PROBLEM STATEMENT:
The reply should consist of the line containing "R207: none -> 18k (CTL, LEDK)" and all lines after it in the listing below, reproduced exactly and nothing more.

INFORMATION GIVEN:
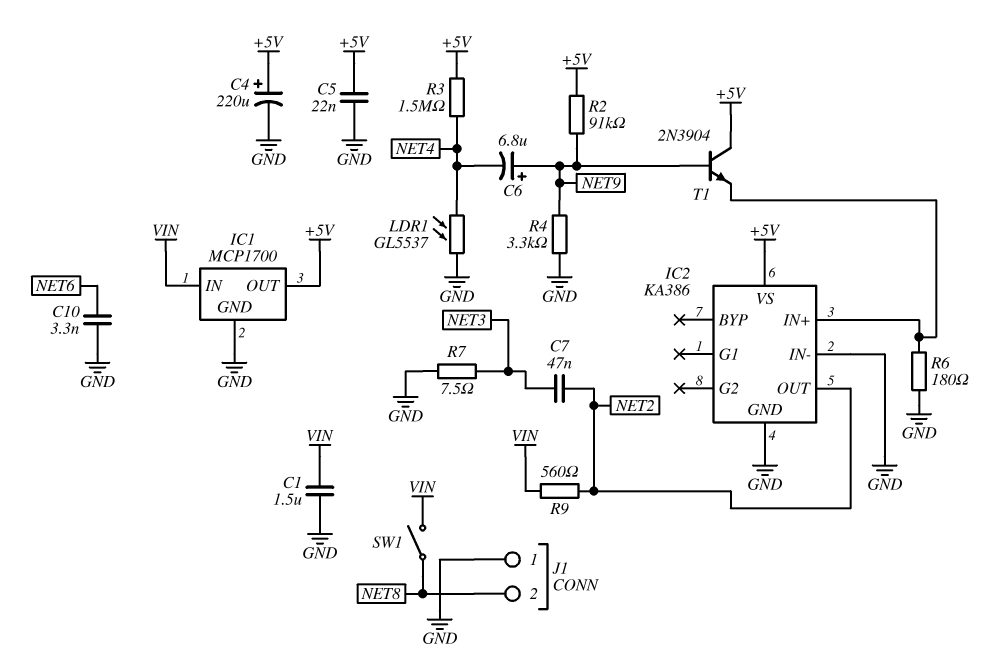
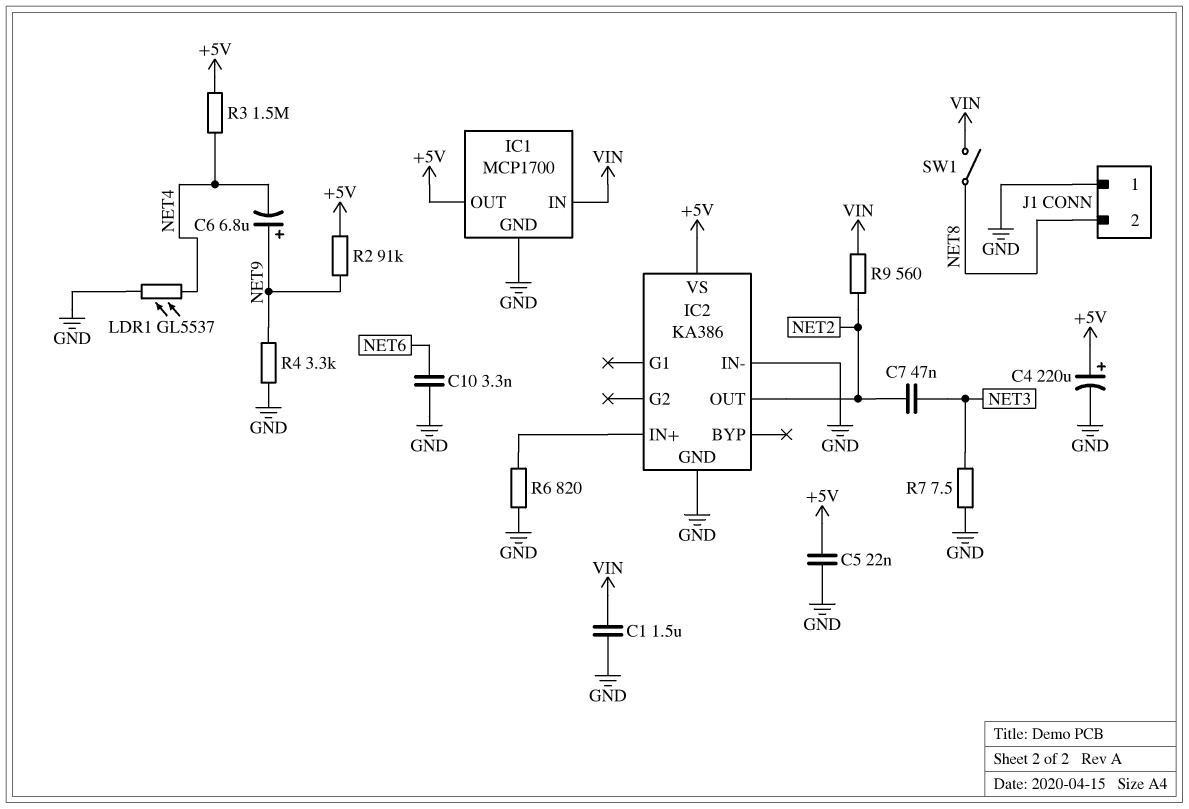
R6: 180 (GND, IC2/IN+) -> 820 (GND, IC2/IN+)
T1: NPN 2N3904 (B NET9, C +5V, E IC2/IN+) -> none

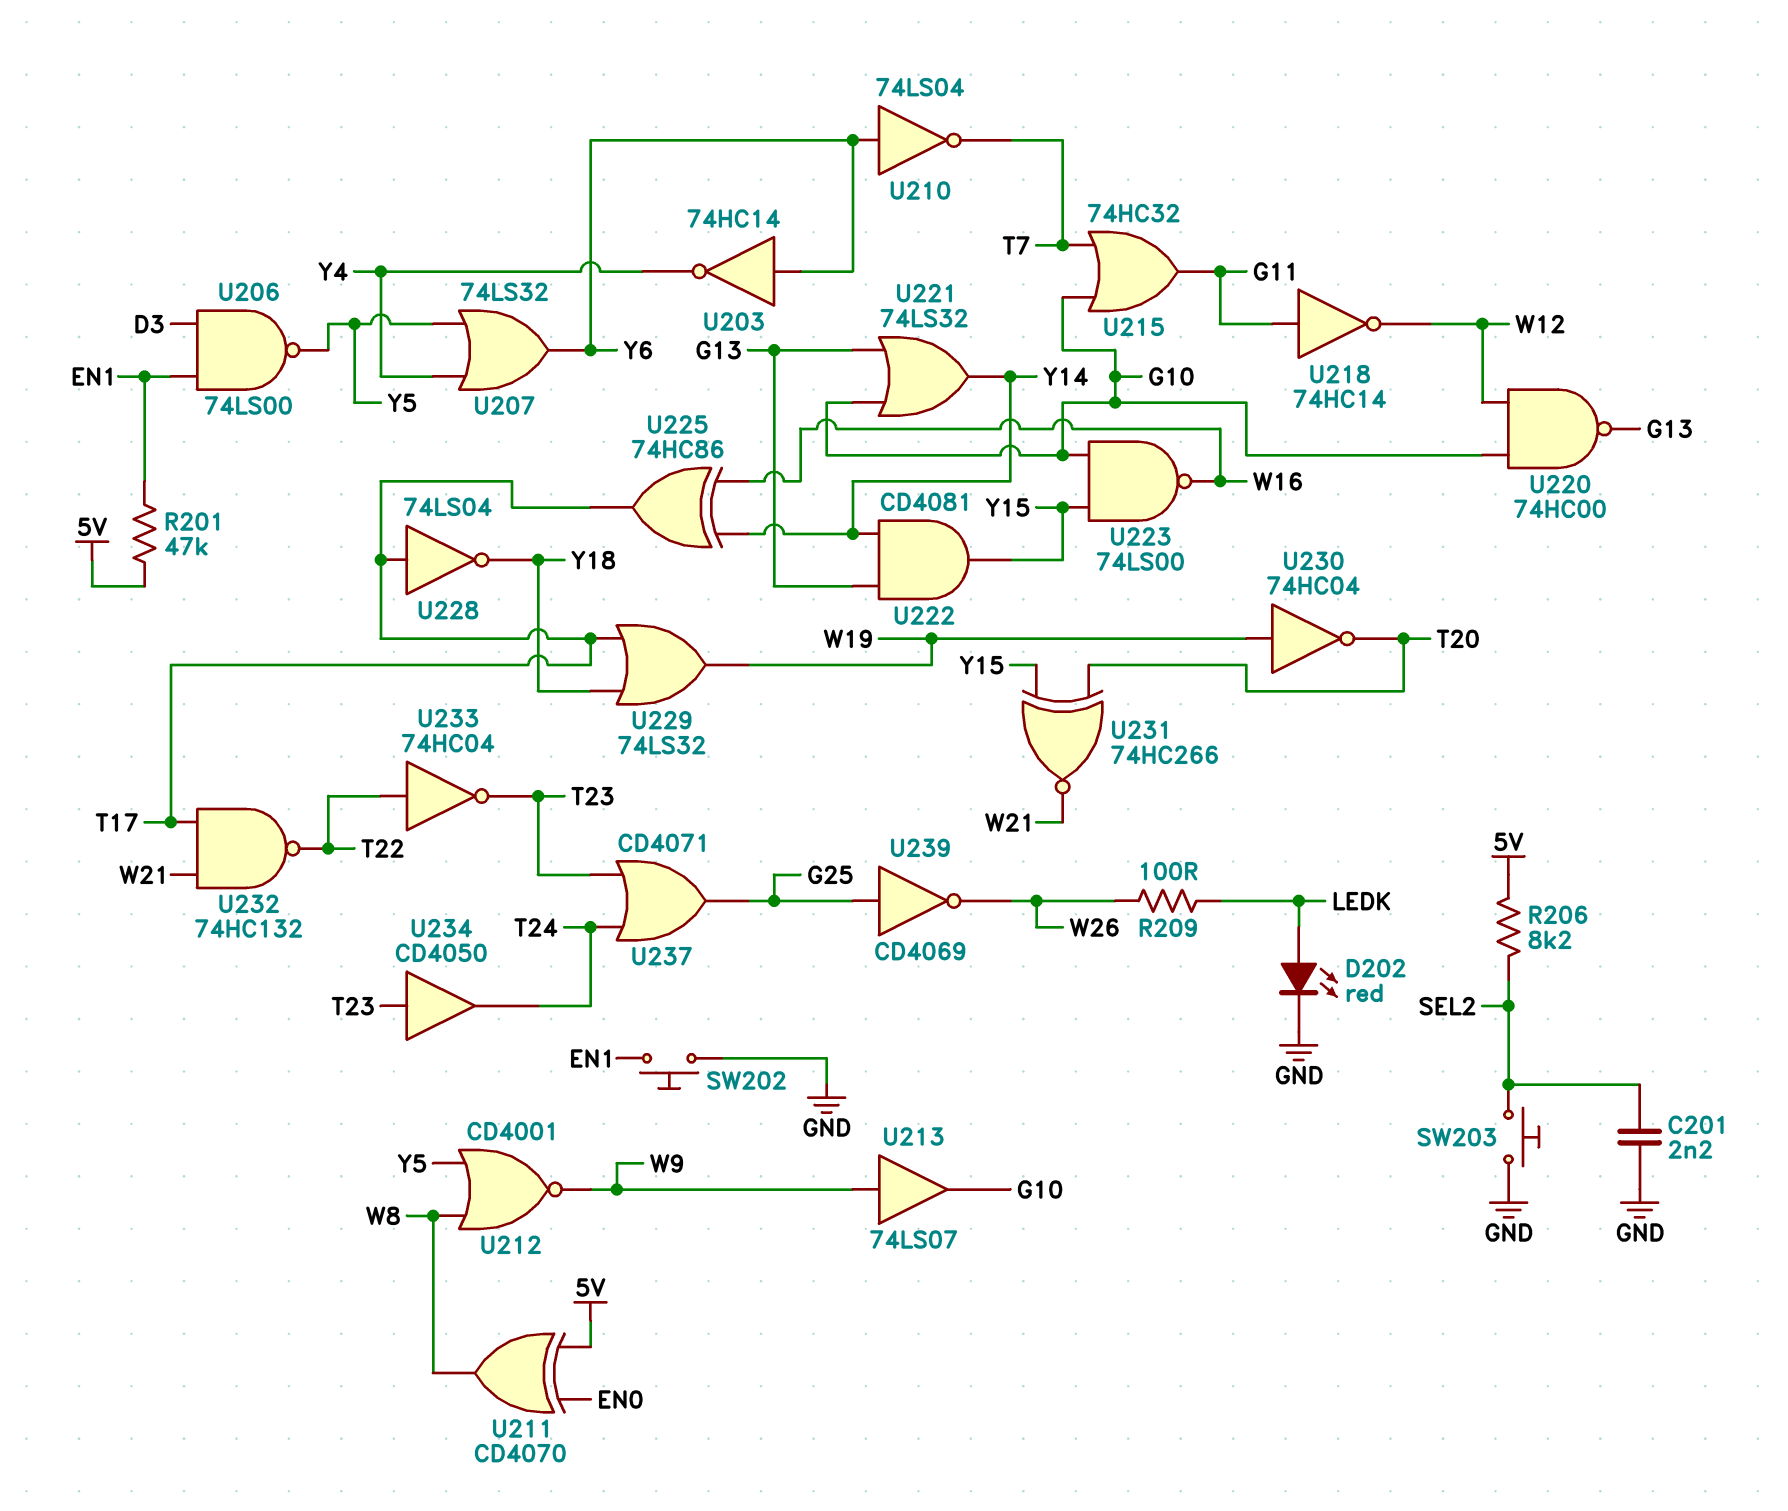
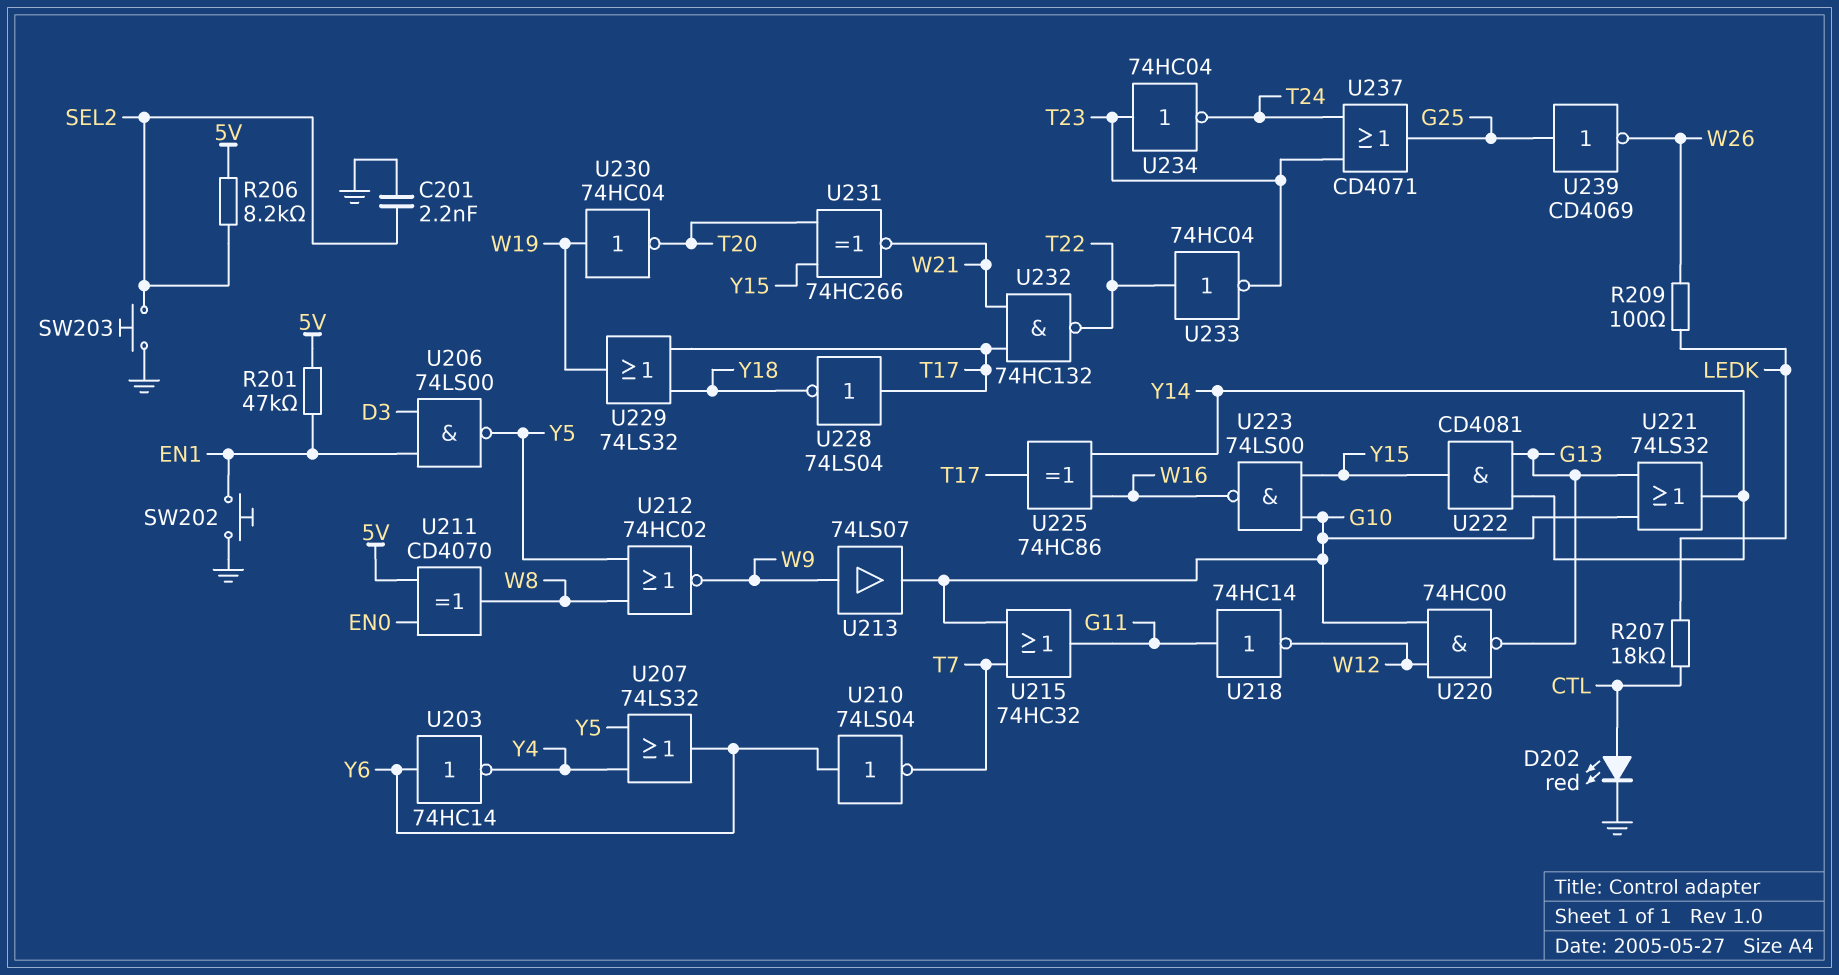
D202: LED red (A LEDK, K GND) -> LED red (A CTL, K GND)
R207: none -> 18k (CTL, LEDK)
U212: NOR CD4001 (in W8, in Y5, out W9) -> NOR 74HC02 (in W8, in Y5, out W9)
U234: buffer CD4050 (in T23, out T24) -> NOT 74HC04 (in T23, out T24)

EXERCISE ANSWER:
R207: none -> 18k (CTL, LEDK)
U212: NOR CD4001 (in W8, in Y5, out W9) -> NOR 74HC02 (in W8, in Y5, out W9)
U234: buffer CD4050 (in T23, out T24) -> NOT 74HC04 (in T23, out T24)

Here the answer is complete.